EXERCISE MATERIALS
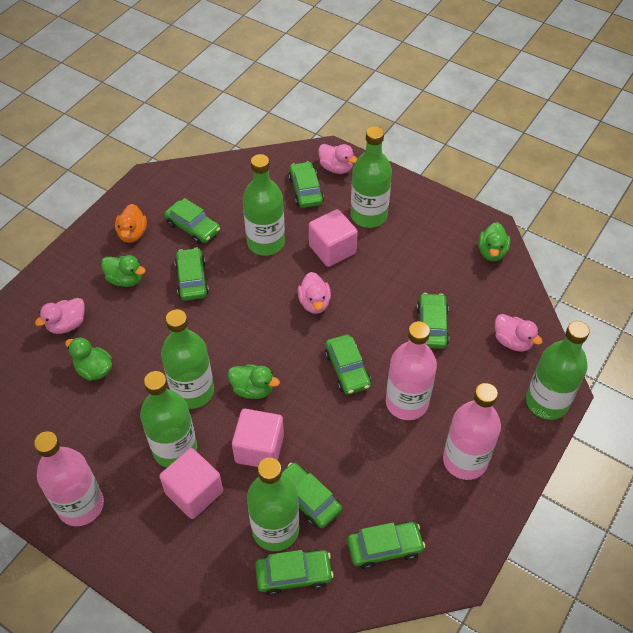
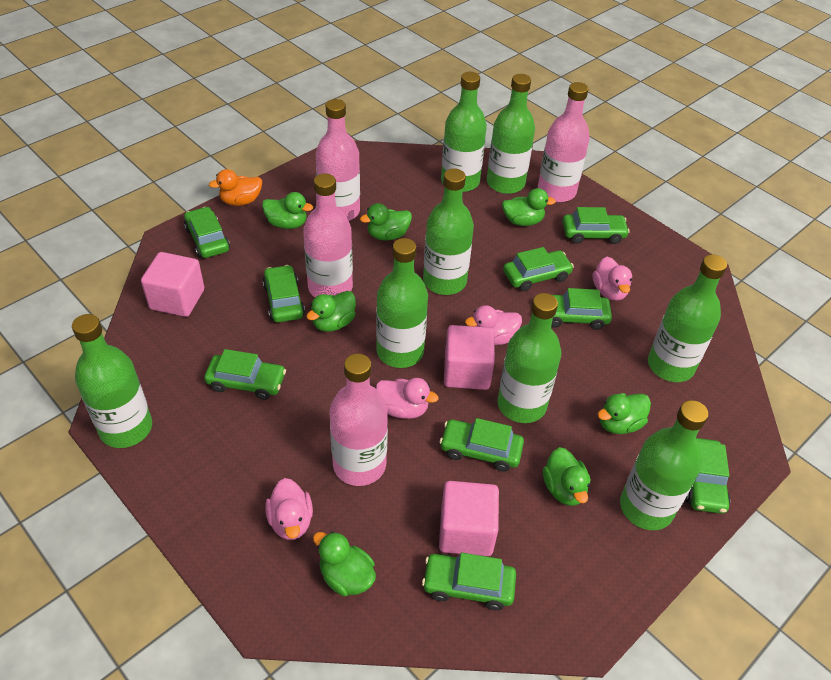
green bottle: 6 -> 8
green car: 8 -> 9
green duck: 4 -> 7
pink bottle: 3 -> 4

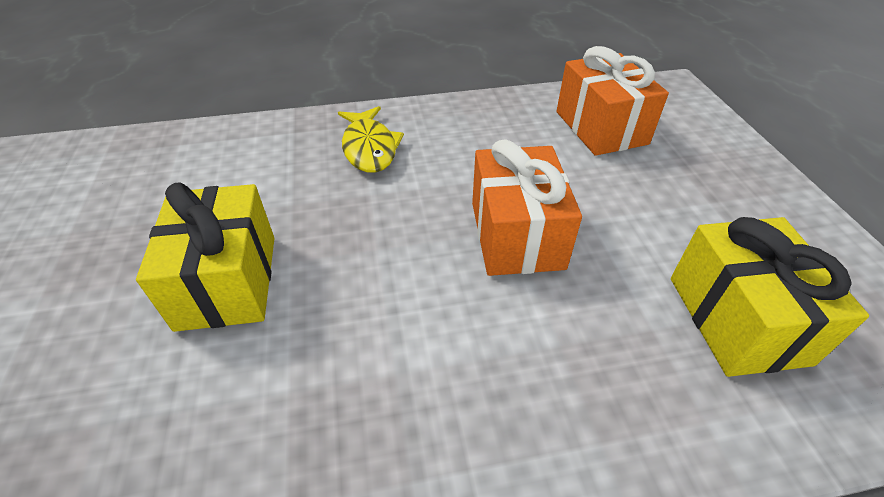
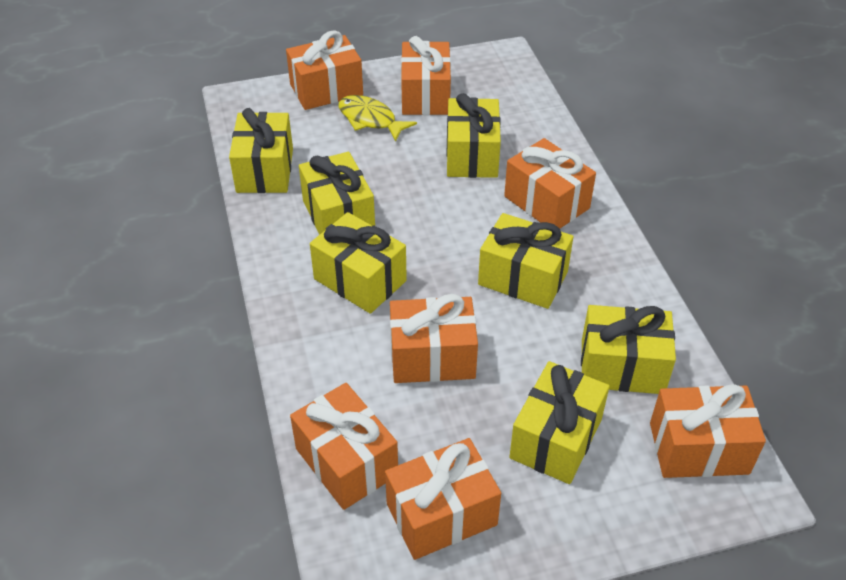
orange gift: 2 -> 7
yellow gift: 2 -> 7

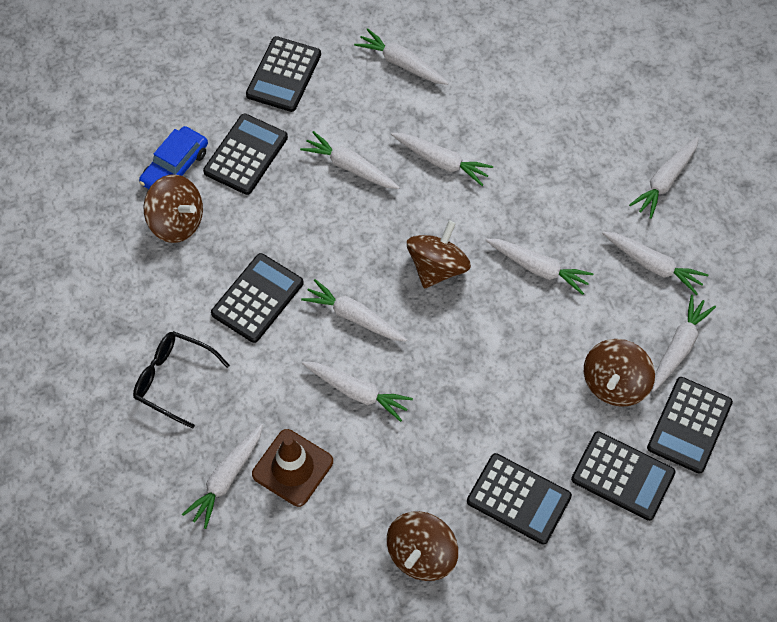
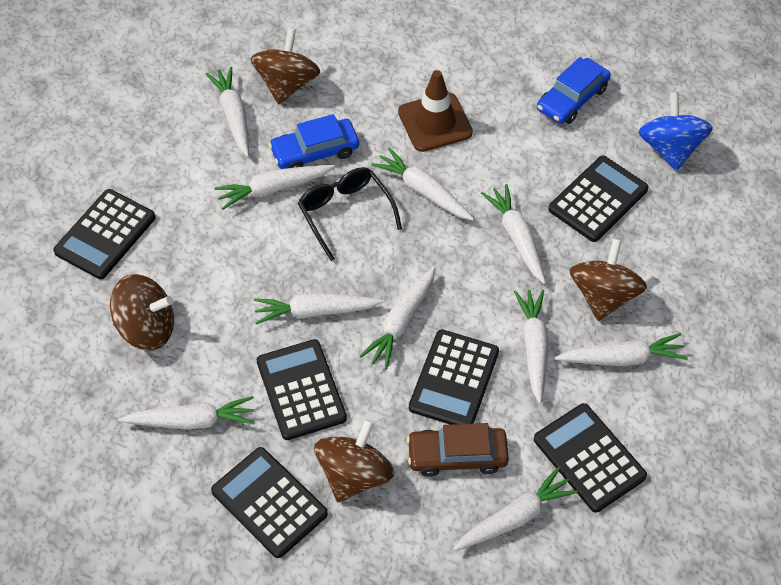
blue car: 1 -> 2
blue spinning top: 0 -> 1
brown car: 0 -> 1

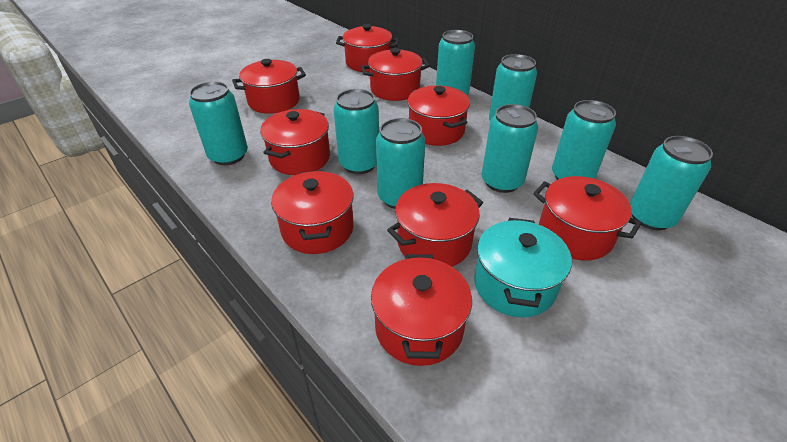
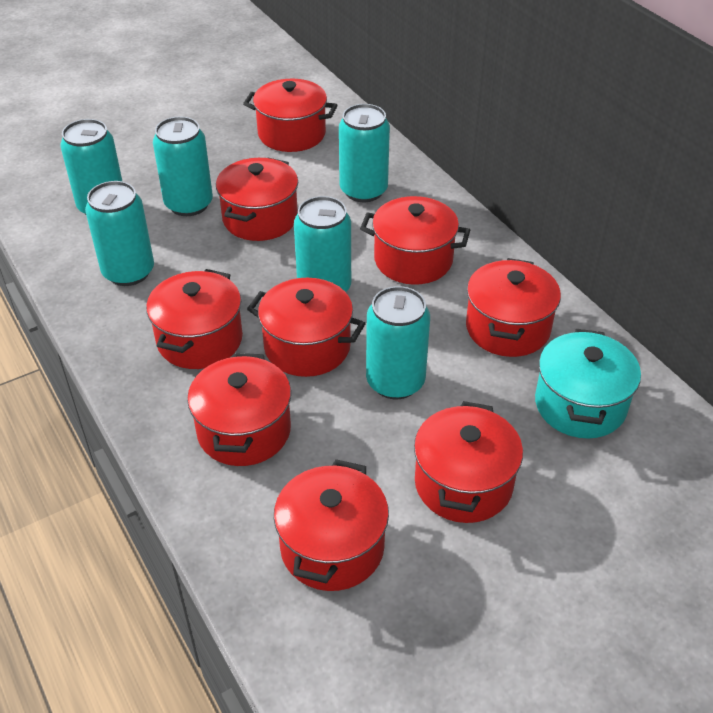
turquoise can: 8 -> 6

TASK BRIEF
Restate the preceding entries in full, word for word, with the pictures removed.

ANSWER FOR THE TASK
green bottle: 6 -> 8
green car: 8 -> 9
green duck: 4 -> 7
pink bottle: 3 -> 4

orange gift: 2 -> 7
yellow gift: 2 -> 7

blue car: 1 -> 2
blue spinning top: 0 -> 1
brown car: 0 -> 1

turquoise can: 8 -> 6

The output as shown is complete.